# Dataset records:
------------

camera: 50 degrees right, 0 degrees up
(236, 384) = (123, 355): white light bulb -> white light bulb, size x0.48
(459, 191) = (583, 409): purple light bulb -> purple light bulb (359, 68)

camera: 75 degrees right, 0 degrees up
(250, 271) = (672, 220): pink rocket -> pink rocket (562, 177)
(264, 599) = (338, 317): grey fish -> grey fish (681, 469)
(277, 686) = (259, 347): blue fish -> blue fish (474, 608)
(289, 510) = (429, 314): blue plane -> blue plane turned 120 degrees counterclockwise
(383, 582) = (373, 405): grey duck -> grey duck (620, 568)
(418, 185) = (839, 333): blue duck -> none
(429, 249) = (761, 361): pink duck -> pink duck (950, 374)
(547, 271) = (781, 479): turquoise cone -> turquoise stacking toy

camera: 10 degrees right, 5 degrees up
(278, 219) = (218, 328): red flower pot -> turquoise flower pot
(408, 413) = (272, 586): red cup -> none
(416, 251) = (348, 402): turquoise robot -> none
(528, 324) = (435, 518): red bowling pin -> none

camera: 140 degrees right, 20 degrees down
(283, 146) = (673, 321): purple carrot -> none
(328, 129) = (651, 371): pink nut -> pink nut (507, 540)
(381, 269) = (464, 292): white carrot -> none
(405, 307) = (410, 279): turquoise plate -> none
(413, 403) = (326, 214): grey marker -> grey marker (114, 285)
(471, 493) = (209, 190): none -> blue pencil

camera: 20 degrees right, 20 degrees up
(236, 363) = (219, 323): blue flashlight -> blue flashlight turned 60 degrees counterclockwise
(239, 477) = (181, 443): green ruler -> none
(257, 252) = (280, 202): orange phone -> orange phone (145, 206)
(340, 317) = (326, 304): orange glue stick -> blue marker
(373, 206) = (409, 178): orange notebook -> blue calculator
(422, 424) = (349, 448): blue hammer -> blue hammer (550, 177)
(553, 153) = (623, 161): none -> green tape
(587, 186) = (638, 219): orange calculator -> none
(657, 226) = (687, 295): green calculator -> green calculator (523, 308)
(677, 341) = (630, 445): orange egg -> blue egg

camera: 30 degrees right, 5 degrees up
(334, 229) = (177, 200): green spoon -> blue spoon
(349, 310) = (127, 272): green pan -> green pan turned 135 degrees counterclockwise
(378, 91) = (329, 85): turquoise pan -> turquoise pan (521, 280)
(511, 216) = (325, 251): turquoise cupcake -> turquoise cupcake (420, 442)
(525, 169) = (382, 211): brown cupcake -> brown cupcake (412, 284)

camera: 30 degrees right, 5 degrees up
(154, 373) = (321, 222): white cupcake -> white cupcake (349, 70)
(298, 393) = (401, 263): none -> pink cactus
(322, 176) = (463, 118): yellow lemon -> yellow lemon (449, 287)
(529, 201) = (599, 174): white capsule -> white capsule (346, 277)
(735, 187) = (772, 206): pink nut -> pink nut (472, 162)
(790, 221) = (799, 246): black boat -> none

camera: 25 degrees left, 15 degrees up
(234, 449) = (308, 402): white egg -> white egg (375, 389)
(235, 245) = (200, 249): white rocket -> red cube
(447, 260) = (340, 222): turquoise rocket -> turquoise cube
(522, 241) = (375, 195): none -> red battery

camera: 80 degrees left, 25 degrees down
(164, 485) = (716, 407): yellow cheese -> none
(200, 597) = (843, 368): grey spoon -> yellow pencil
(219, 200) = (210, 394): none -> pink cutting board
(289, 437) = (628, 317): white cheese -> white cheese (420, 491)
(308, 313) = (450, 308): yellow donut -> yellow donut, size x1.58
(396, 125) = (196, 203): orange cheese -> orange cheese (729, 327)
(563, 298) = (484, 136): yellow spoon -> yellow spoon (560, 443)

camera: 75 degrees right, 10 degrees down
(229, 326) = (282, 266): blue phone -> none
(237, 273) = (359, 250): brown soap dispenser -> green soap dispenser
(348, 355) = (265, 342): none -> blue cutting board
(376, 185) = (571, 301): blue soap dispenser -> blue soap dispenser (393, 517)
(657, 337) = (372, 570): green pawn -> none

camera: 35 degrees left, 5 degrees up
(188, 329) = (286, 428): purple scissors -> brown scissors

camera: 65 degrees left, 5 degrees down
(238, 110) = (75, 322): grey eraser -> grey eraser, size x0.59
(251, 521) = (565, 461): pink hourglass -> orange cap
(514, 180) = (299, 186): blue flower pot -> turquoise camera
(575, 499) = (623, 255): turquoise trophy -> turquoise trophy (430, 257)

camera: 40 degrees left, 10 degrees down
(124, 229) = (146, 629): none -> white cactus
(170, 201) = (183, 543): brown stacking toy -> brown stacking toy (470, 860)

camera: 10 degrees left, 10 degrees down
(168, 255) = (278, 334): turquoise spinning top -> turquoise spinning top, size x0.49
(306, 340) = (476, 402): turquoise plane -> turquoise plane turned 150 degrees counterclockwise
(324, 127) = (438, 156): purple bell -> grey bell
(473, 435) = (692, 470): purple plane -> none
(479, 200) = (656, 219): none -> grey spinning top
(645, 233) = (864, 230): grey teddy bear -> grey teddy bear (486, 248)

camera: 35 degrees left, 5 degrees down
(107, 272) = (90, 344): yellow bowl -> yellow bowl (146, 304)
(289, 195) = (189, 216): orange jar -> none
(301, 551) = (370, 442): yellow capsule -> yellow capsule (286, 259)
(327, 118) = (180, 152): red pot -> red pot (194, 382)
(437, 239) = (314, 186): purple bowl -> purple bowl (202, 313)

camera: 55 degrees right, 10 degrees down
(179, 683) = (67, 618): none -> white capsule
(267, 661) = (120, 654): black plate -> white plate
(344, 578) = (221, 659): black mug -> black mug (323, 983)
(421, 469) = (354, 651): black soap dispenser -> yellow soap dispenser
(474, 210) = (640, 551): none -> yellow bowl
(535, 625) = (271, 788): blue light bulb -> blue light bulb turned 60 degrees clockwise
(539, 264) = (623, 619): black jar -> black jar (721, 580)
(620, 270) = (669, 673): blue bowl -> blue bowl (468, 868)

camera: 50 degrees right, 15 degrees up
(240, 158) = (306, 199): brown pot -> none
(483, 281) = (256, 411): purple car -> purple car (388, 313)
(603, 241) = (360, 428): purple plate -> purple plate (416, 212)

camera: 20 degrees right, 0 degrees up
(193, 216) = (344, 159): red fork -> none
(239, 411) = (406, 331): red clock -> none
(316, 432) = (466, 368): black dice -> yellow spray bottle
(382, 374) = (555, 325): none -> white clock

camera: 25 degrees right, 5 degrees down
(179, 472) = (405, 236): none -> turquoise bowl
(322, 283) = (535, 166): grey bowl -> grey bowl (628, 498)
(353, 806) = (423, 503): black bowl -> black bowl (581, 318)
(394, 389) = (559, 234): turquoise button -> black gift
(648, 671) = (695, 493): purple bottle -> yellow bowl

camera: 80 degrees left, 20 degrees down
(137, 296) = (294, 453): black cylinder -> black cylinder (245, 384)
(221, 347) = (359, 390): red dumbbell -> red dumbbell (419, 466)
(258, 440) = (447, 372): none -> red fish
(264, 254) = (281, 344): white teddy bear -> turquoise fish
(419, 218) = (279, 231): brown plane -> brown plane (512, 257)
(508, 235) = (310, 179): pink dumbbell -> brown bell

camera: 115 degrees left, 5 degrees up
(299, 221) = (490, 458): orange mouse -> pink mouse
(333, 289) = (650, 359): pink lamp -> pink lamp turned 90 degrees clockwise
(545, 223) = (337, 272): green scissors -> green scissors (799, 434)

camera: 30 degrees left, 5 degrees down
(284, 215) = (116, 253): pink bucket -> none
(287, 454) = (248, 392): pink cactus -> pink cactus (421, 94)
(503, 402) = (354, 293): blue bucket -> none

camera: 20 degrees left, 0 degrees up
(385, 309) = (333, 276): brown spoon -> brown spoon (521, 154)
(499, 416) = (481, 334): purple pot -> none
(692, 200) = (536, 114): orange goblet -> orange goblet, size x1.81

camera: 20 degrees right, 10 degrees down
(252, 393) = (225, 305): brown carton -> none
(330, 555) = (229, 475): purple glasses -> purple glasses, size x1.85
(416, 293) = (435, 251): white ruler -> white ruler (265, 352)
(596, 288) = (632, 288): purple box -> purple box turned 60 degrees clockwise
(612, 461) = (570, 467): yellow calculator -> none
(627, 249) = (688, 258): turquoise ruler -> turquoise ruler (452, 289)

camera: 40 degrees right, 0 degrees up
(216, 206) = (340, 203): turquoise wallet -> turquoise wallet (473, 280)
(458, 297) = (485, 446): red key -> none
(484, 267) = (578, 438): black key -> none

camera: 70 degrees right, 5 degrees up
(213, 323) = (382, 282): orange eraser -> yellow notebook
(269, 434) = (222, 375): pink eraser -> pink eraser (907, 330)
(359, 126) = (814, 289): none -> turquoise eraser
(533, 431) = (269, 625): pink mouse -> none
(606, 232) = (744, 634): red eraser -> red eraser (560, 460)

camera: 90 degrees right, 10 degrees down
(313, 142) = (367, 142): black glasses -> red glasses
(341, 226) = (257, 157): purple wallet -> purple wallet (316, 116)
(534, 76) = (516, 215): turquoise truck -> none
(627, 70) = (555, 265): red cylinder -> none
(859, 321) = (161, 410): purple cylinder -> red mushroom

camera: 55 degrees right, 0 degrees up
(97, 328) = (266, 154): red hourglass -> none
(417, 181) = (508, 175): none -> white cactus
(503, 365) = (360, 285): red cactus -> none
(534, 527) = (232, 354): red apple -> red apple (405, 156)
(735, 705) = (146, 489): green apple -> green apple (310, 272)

------------

# Work required:
Look above for the line with "(239, 411) = (406, 331): red clock -> none" and the line with "(284, 215) = (116, 253): pink bucket -> none", and reproduce exactly those two lines plus every line between, nothing more.

# Reply to the task:
(239, 411) = (406, 331): red clock -> none
(316, 432) = (466, 368): black dice -> yellow spray bottle
(382, 374) = (555, 325): none -> white clock

camera: 25 degrees right, 5 degrees down
(179, 472) = (405, 236): none -> turquoise bowl
(322, 283) = (535, 166): grey bowl -> grey bowl (628, 498)
(353, 806) = (423, 503): black bowl -> black bowl (581, 318)
(394, 389) = (559, 234): turquoise button -> black gift
(648, 671) = (695, 493): purple bottle -> yellow bowl

camera: 80 degrees left, 20 degrees down
(137, 296) = (294, 453): black cylinder -> black cylinder (245, 384)
(221, 347) = (359, 390): red dumbbell -> red dumbbell (419, 466)
(258, 440) = (447, 372): none -> red fish
(264, 254) = (281, 344): white teddy bear -> turquoise fish
(419, 218) = (279, 231): brown plane -> brown plane (512, 257)
(508, 235) = (310, 179): pink dumbbell -> brown bell

camera: 115 degrees left, 5 degrees up
(299, 221) = (490, 458): orange mouse -> pink mouse
(333, 289) = (650, 359): pink lamp -> pink lamp turned 90 degrees clockwise
(545, 223) = (337, 272): green scissors -> green scissors (799, 434)

camera: 30 degrees left, 5 degrees down
(284, 215) = (116, 253): pink bucket -> none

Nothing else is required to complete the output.